**INSTRUCTIONS FOR THE TASK**: The expected response is the complete listing below, restated exactly, with its pictures omitted.

::::::::::

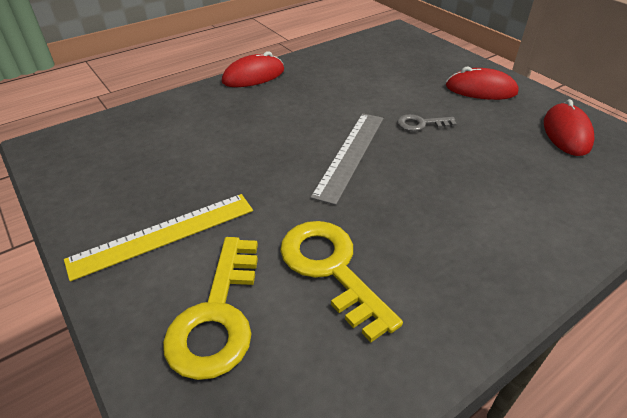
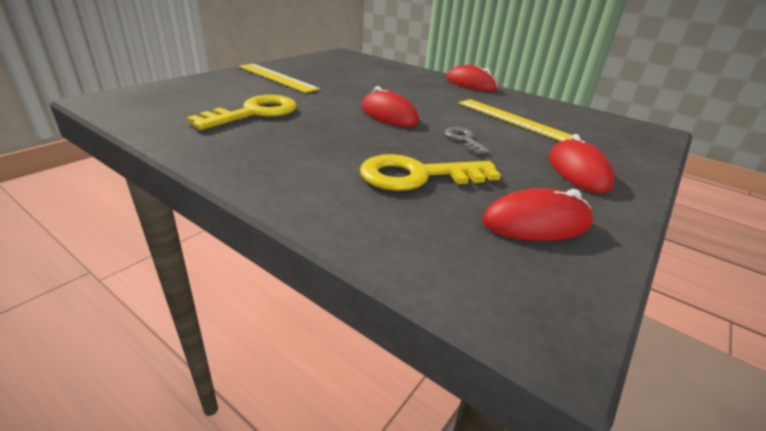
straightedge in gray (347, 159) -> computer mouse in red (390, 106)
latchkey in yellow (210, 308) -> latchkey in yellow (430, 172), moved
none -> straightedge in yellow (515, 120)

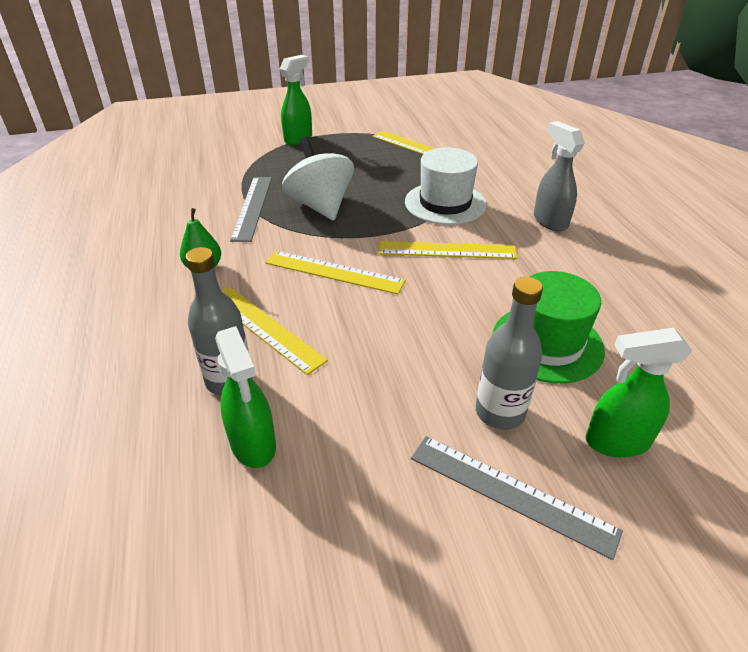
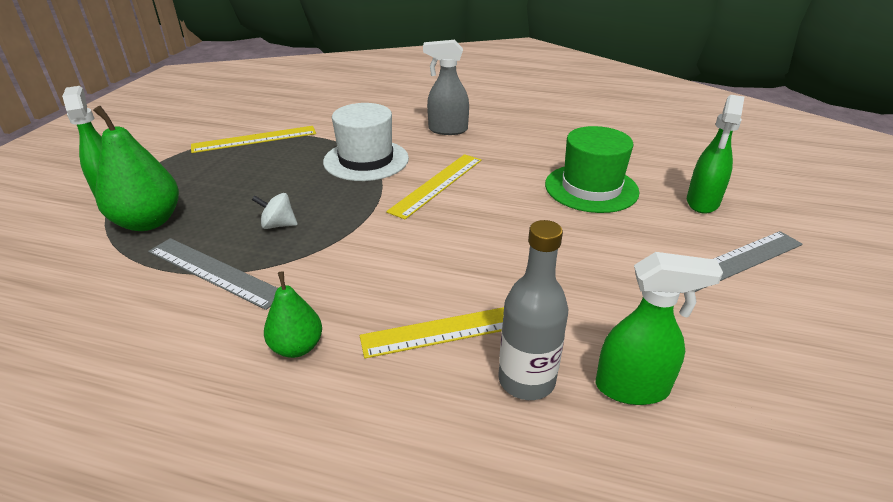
whirligig in white (318, 178) -> whirligig in white (275, 211), x0.45
straightedge in yellow (335, 272) -> none
flask in gray (509, 353) -> none
none -> pear in emerald (136, 168)

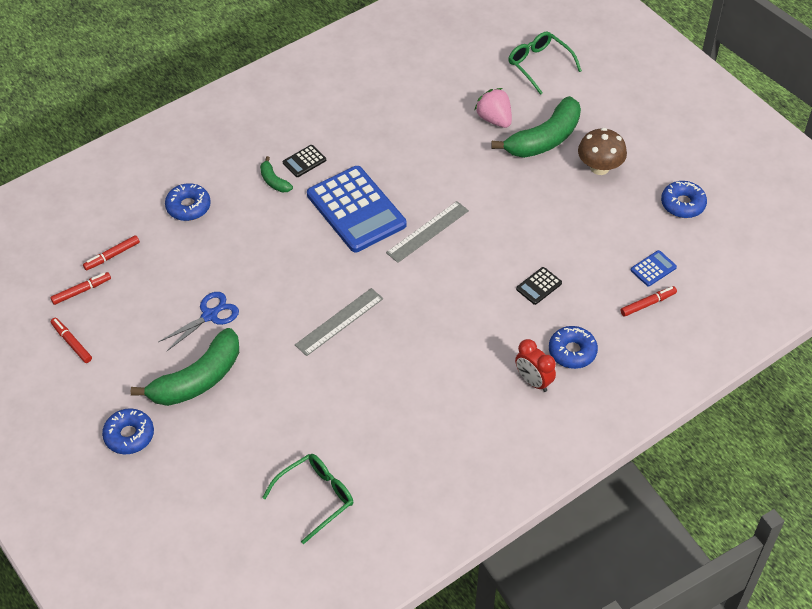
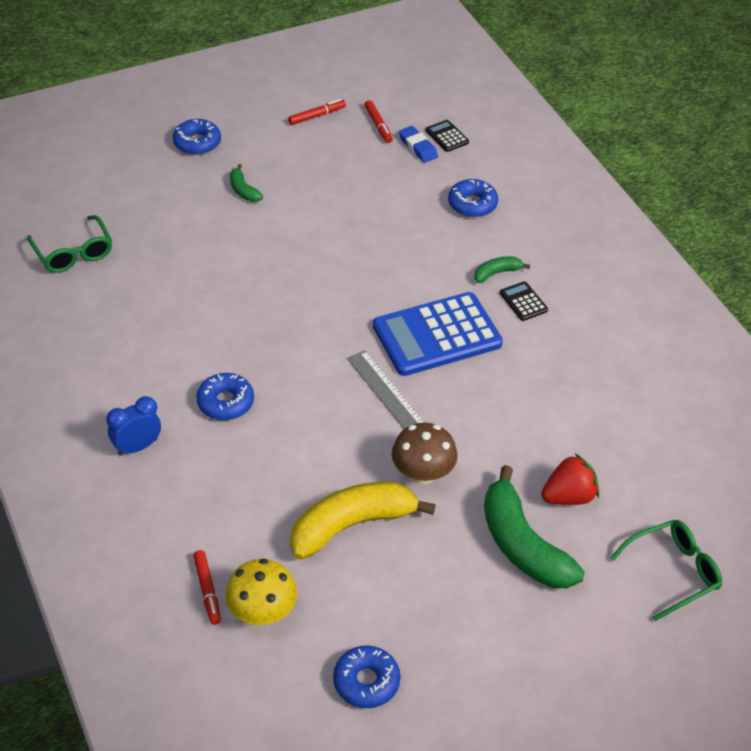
strawberry in rose-pink (493, 108) -> strawberry in red (570, 479)
toadstool in russet (602, 151) -> toadstool in russet (425, 453), moved
marker in red (111, 253) -> gum eraser in blue (418, 144)
pocket calculator in blue (654, 268) -> toadstool in yellow (261, 592)
pocket calculator in jet-black (539, 286) -> pocket calculator in jet-black (447, 136), moved
straightedge in gray (339, 322) -> none
shears in blue (199, 321) -> none
donut in blue (573, 347) -> donut in blue (225, 396), moved
banana fruit in emerald (185, 367) -> banana fruit in emerald (246, 183), x0.46
bedside clock in red (535, 365) -> bedside clock in blue (133, 426)
none -> banana fruit in yellow (363, 520)

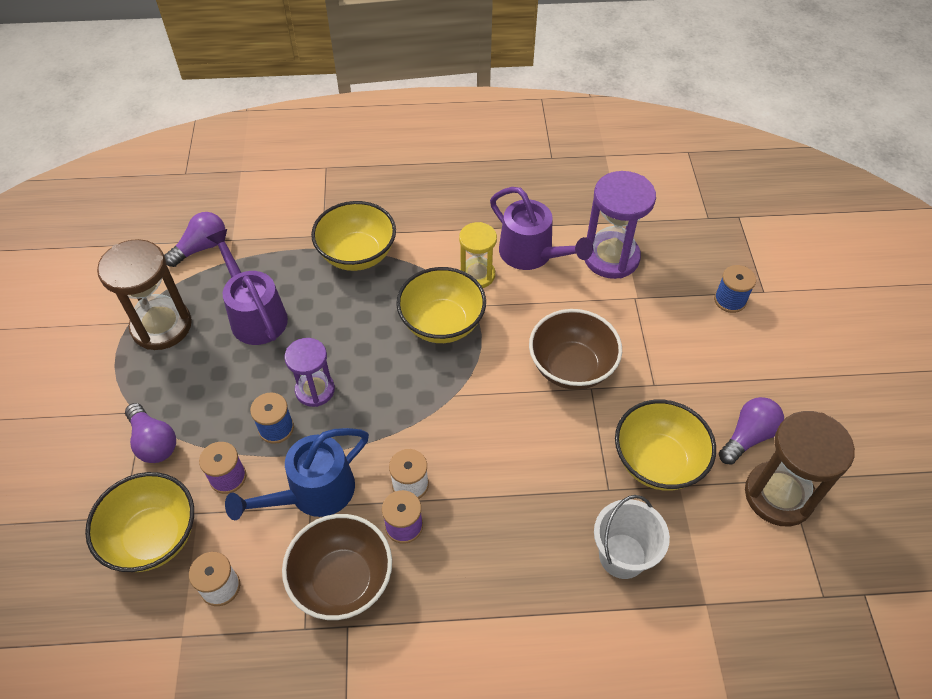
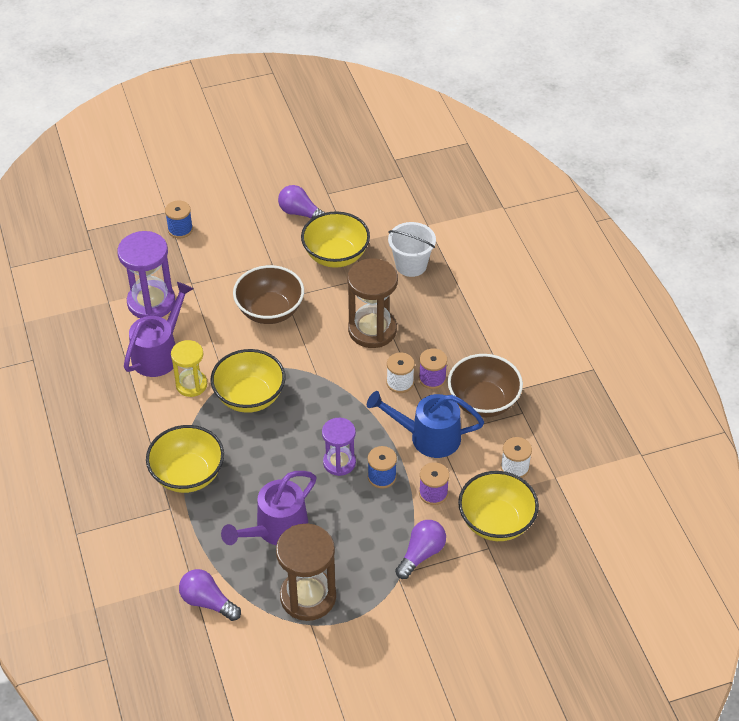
sand timer in russet (800, 468) -> sand timer in russet (372, 303), moved
watering can in blue (297, 474) -> watering can in blue (425, 424), 150 degrees clockwise

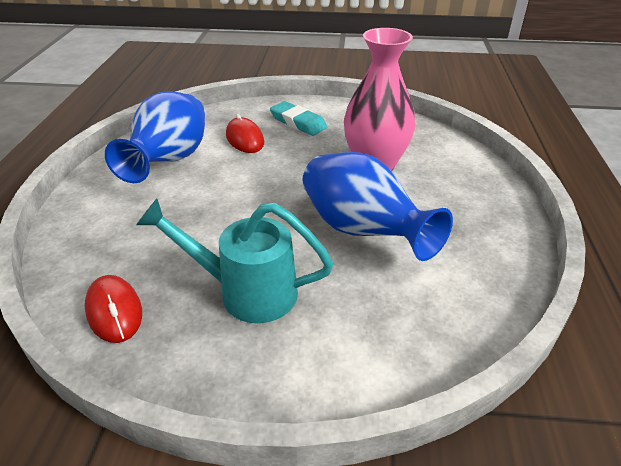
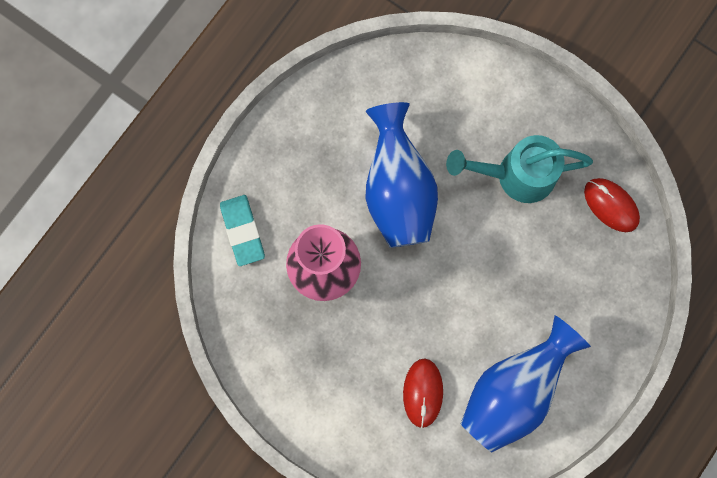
gum eraser in aqua (298, 118) -> gum eraser in aqua (242, 230), moved
watering can in aqua (235, 261) -> watering can in aqua (519, 169), 135 degrees clockwise
computer mouse in red (113, 309) -> computer mouse in red (612, 205), 45 degrees counterclockwise

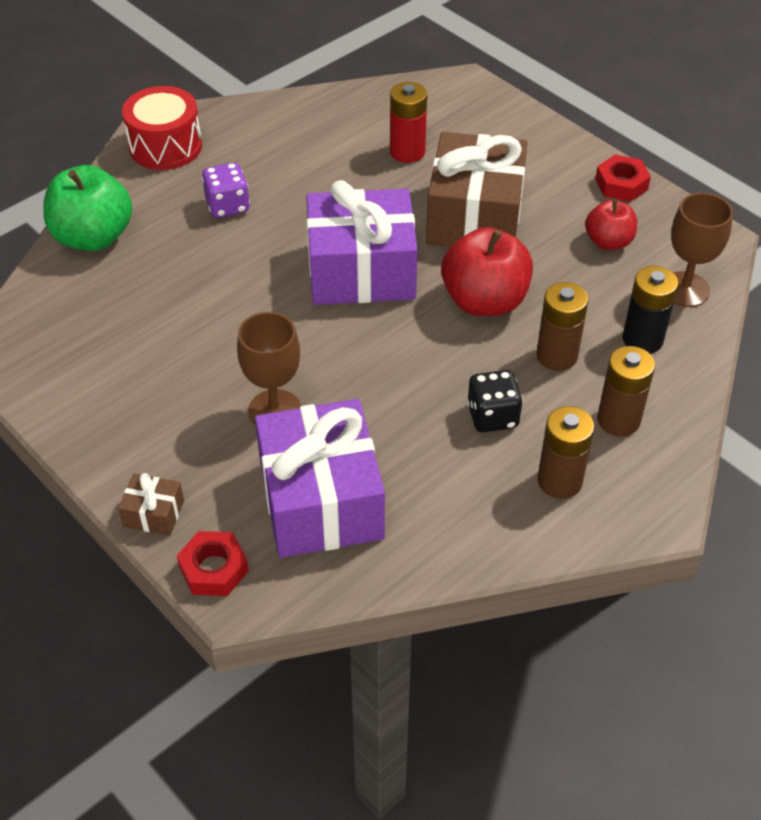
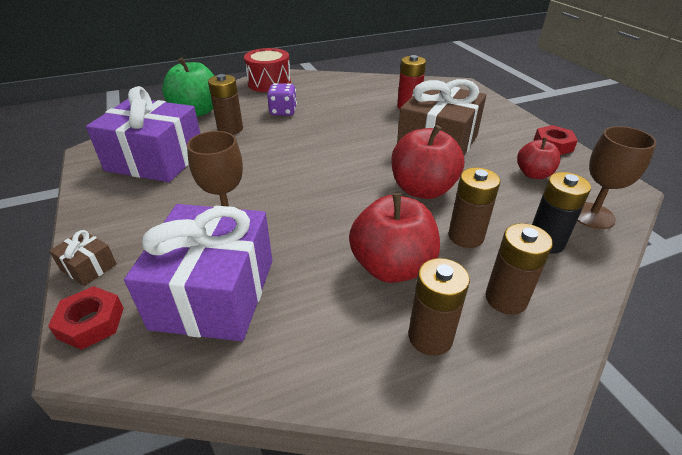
wrapped gift in violet (362, 242) -> wrapped gift in violet (143, 134), moved
game die in jet-black (495, 401) -> toy apple in red (394, 238)
none -> AA battery in russet (225, 104)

::::::::::

**ANSWER FOR THIS EXERCISE**:
straightedge in gray (347, 159) -> computer mouse in red (390, 106)
latchkey in yellow (210, 308) -> latchkey in yellow (430, 172), moved
none -> straightedge in yellow (515, 120)

whirligig in white (318, 178) -> whirligig in white (275, 211), x0.45
straightedge in yellow (335, 272) -> none
flask in gray (509, 353) -> none
none -> pear in emerald (136, 168)

strawberry in rose-pink (493, 108) -> strawberry in red (570, 479)
toadstool in russet (602, 151) -> toadstool in russet (425, 453), moved
marker in red (111, 253) -> gum eraser in blue (418, 144)
pocket calculator in blue (654, 268) -> toadstool in yellow (261, 592)
pocket calculator in jet-black (539, 286) -> pocket calculator in jet-black (447, 136), moved
straightedge in gray (339, 322) -> none
shears in blue (199, 321) -> none
donut in blue (573, 347) -> donut in blue (225, 396), moved
banana fruit in emerald (185, 367) -> banana fruit in emerald (246, 183), x0.46
bedside clock in red (535, 365) -> bedside clock in blue (133, 426)
none -> banana fruit in yellow (363, 520)

sand timer in russet (800, 468) -> sand timer in russet (372, 303), moved
watering can in blue (297, 474) -> watering can in blue (425, 424), 150 degrees clockwise

gum eraser in aqua (298, 118) -> gum eraser in aqua (242, 230), moved
watering can in aqua (235, 261) -> watering can in aqua (519, 169), 135 degrees clockwise
computer mouse in red (113, 309) -> computer mouse in red (612, 205), 45 degrees counterclockwise

wrapped gift in violet (362, 242) -> wrapped gift in violet (143, 134), moved
game die in jet-black (495, 401) -> toy apple in red (394, 238)
none -> AA battery in russet (225, 104)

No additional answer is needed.